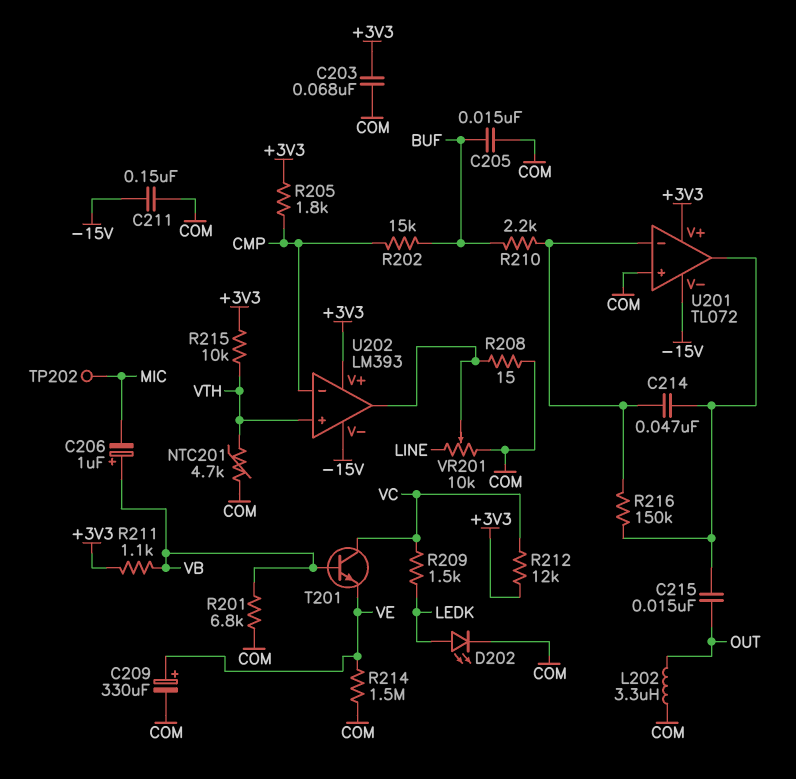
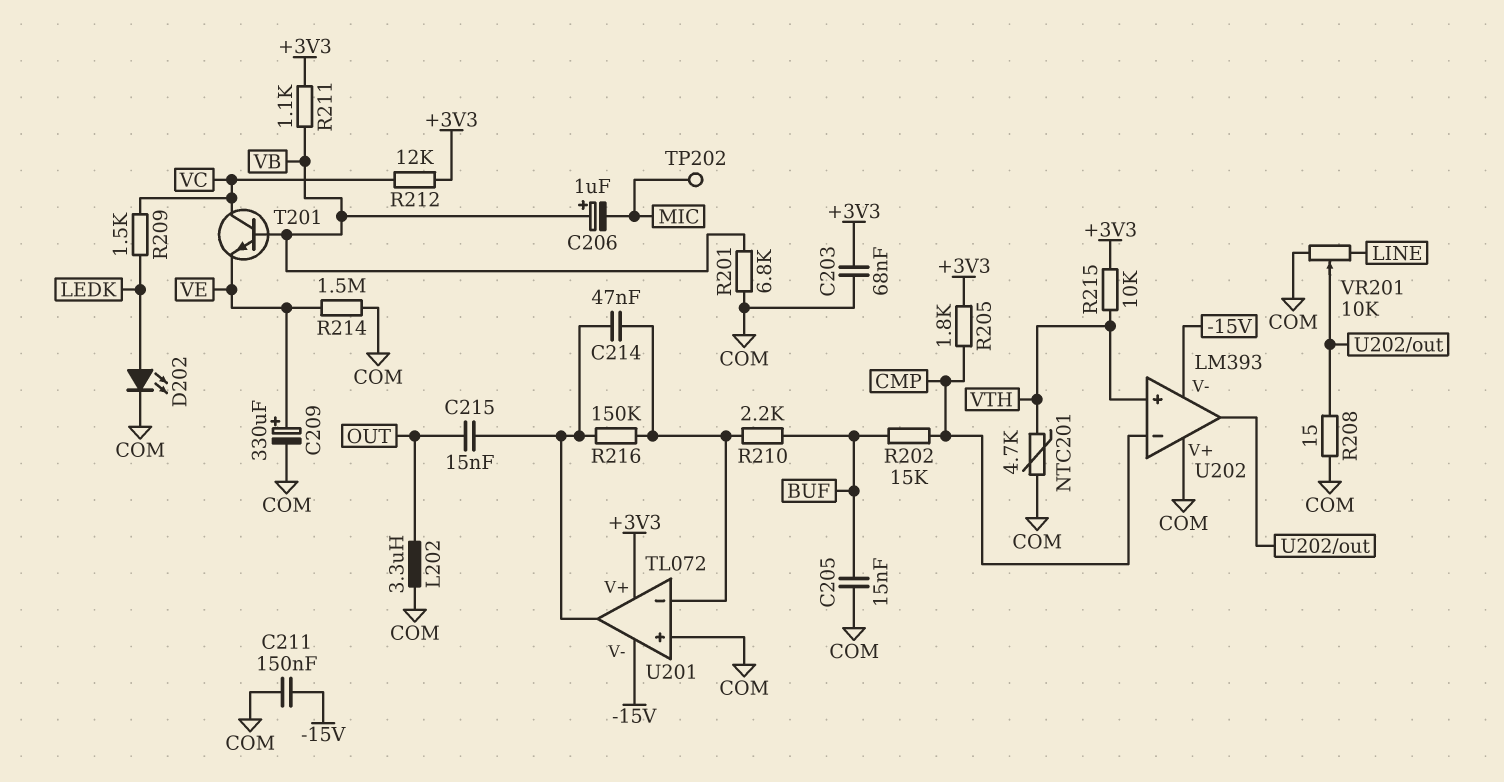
U202 pin V+: +3V3 -> COM

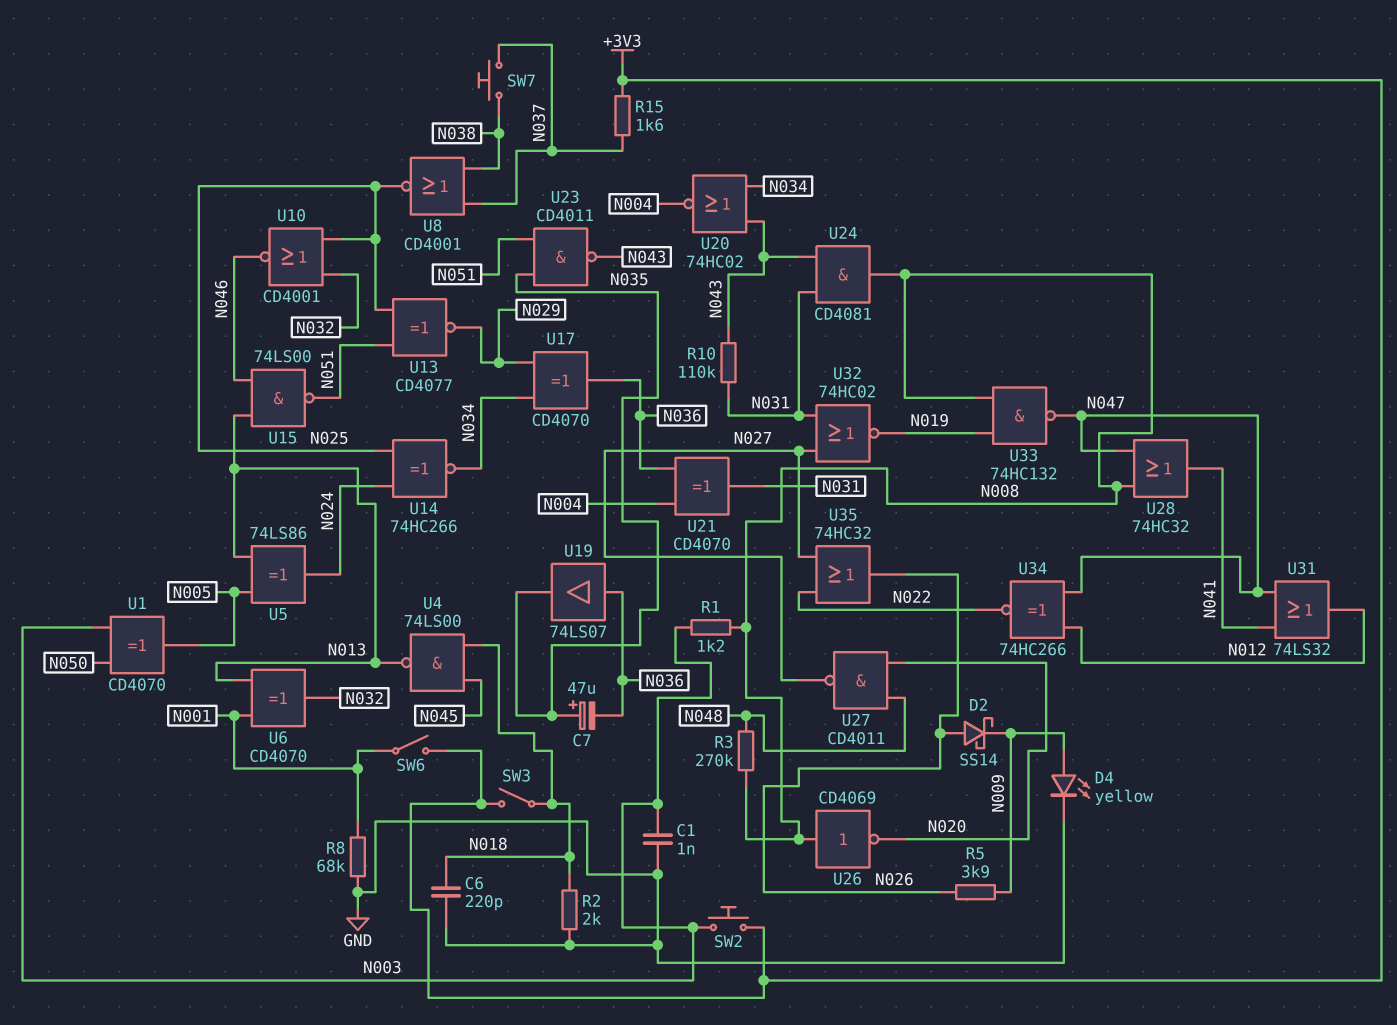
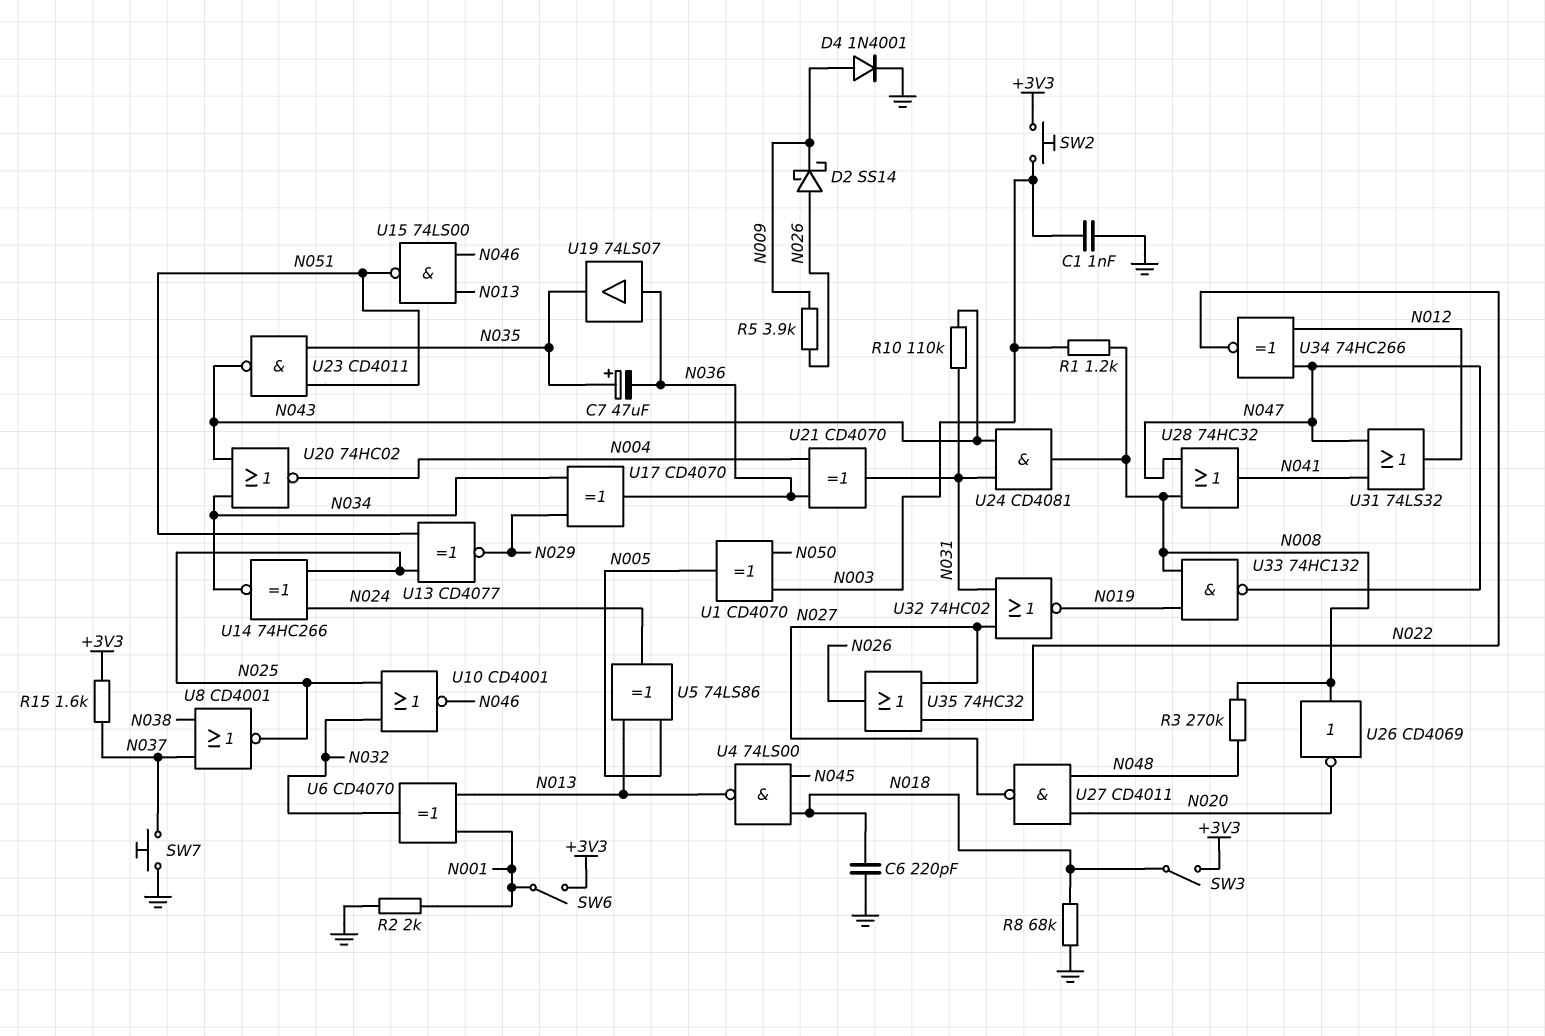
D4: LED yellow (A N009, K GND) -> diode 1N4001 (A N009, K GND)
R2: 2k (GND, N018) -> 2k (GND, N001)
R8: 68k (GND, N001) -> 68k (GND, N018)
SW7: button (N037, N038) -> button (GND, N037)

> _Task requirements_:
Leaving out every line before the one with "D4: LED yellow", print the rest of the listing above exactly, through its final line.

> _Exercise result_:
D4: LED yellow (A N009, K GND) -> diode 1N4001 (A N009, K GND)
R2: 2k (GND, N018) -> 2k (GND, N001)
R8: 68k (GND, N001) -> 68k (GND, N018)
SW7: button (N037, N038) -> button (GND, N037)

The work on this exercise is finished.